--- Input material ---

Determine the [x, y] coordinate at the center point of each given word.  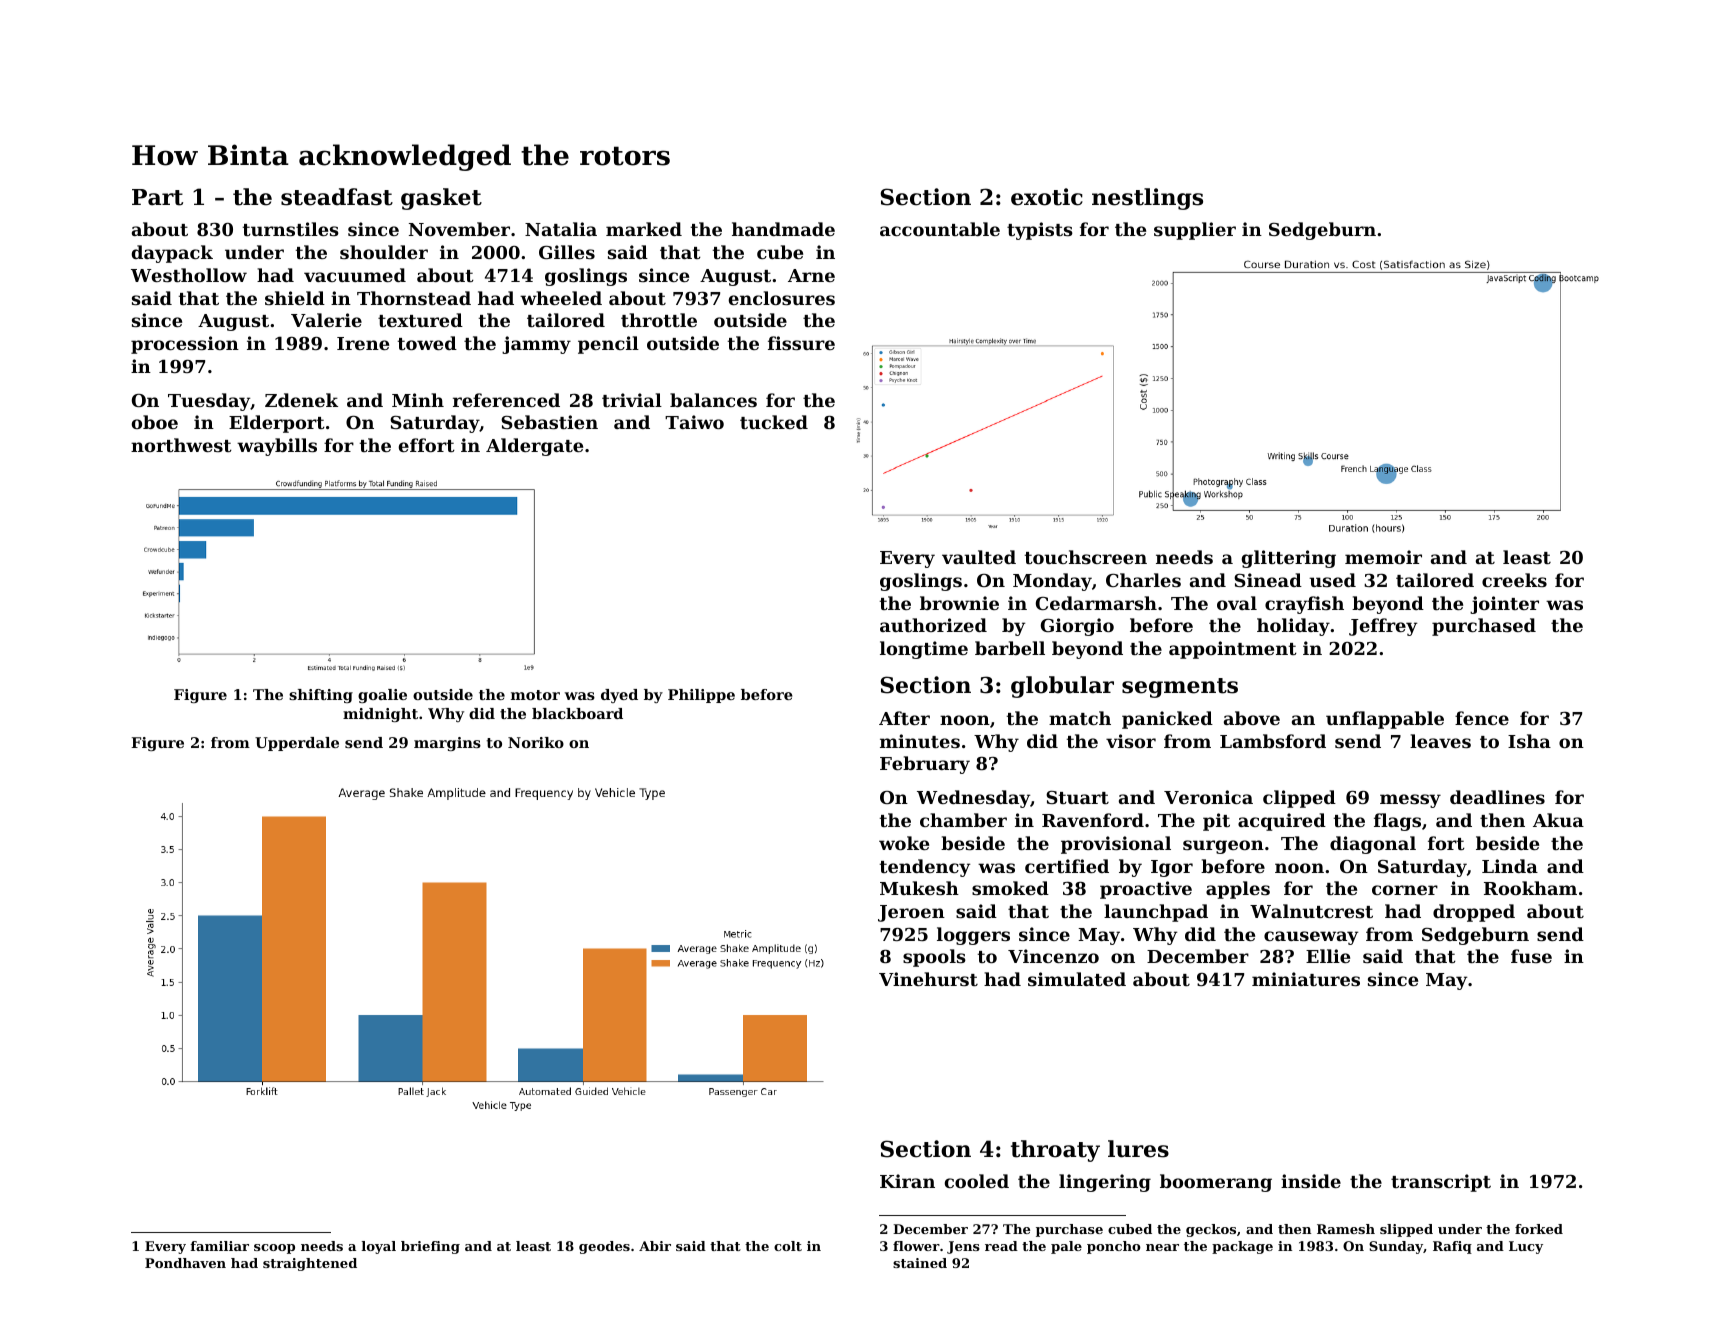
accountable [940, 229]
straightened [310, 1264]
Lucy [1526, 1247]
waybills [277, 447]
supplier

---
--- Input material ---

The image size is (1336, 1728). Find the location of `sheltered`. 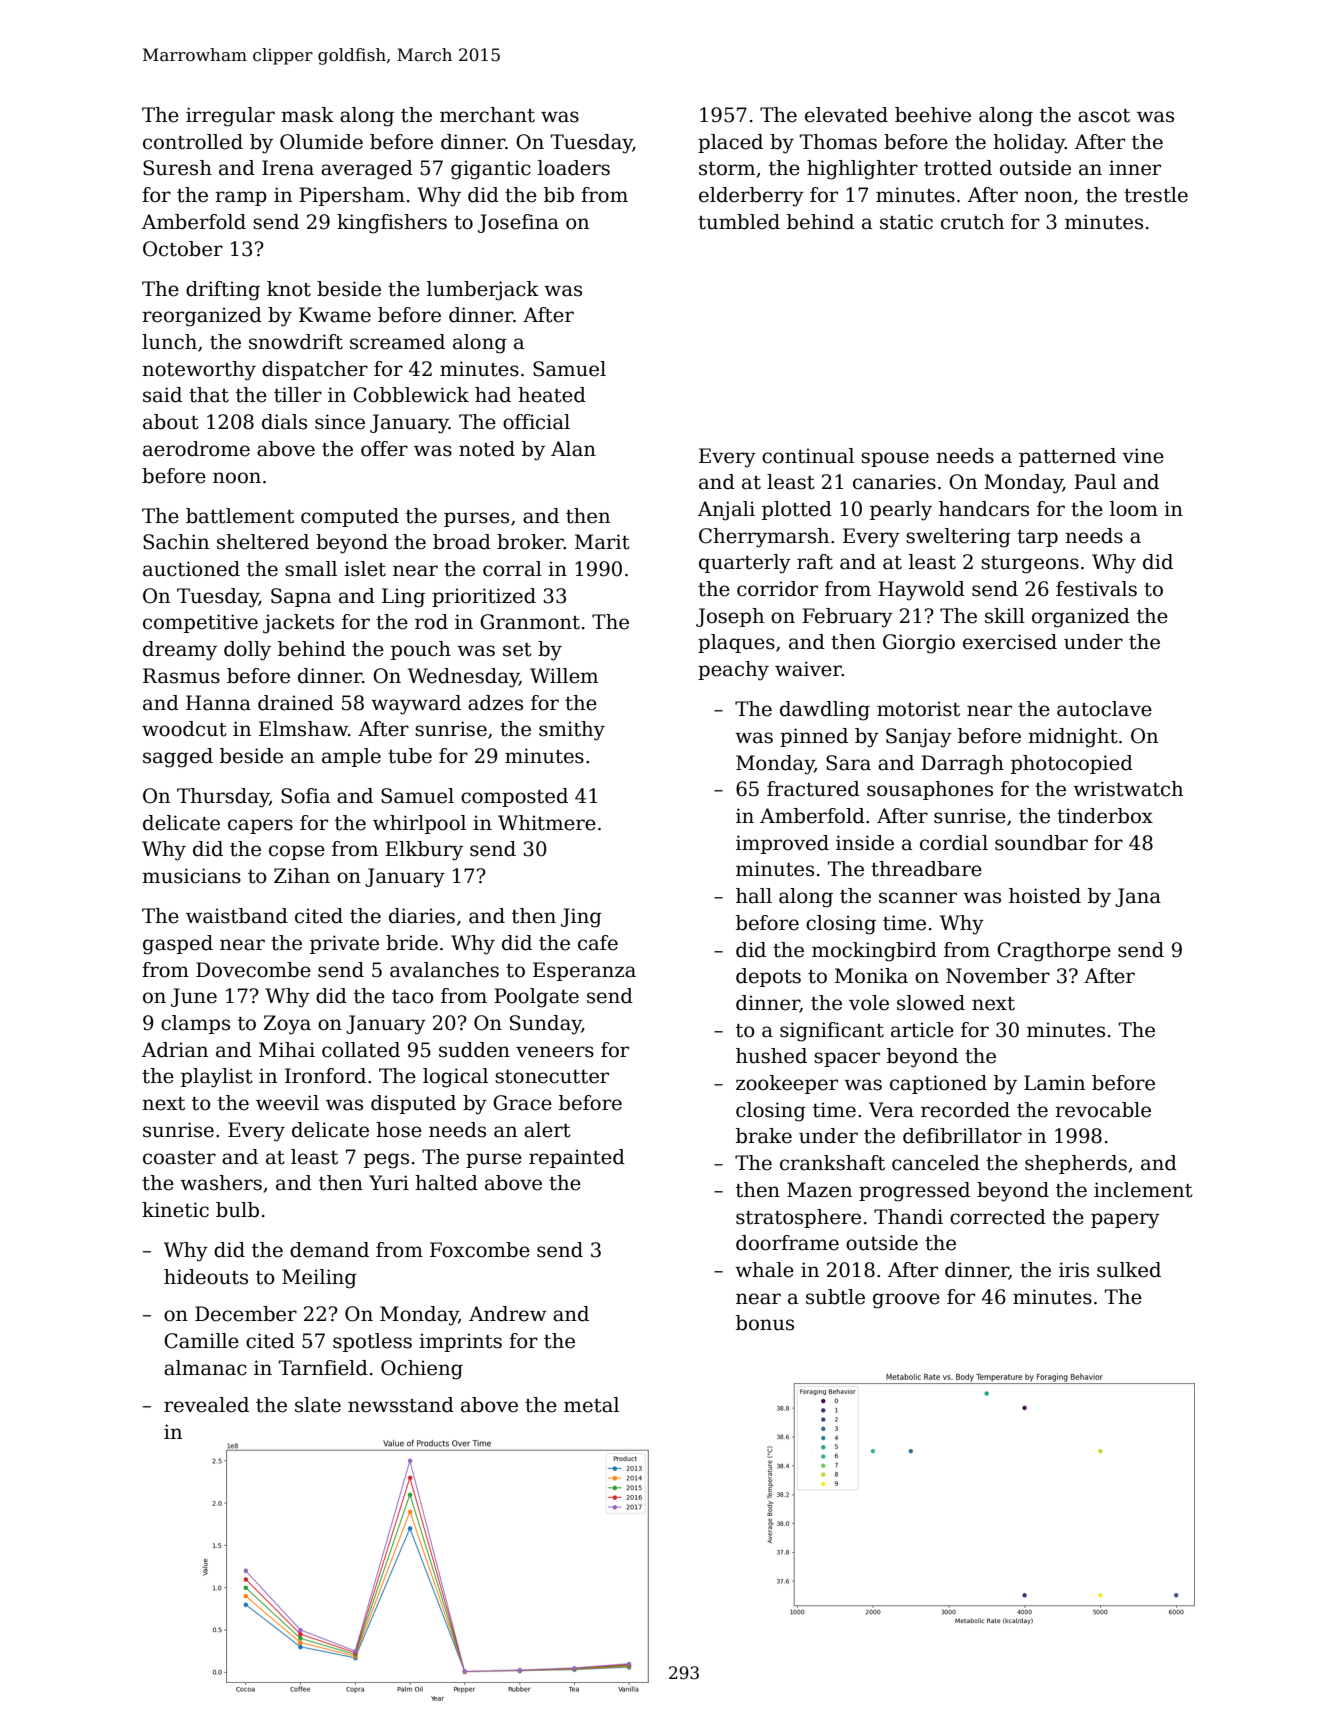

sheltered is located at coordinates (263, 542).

---

#### [Exercise details]
Format the items starting at the line containing "The image size" and ending at the line containing "sheltered is located" as a two-column CSV with the columns item and answer, one row per item, each field quoted and any line breaks replaced with spaces. Leave the pictures out of the result.

#### [Expected answer]
item,answer
"The image size is (1336, 1728). Find the location of `sheltered`.","sheltered is located at coordinates (263, 542)."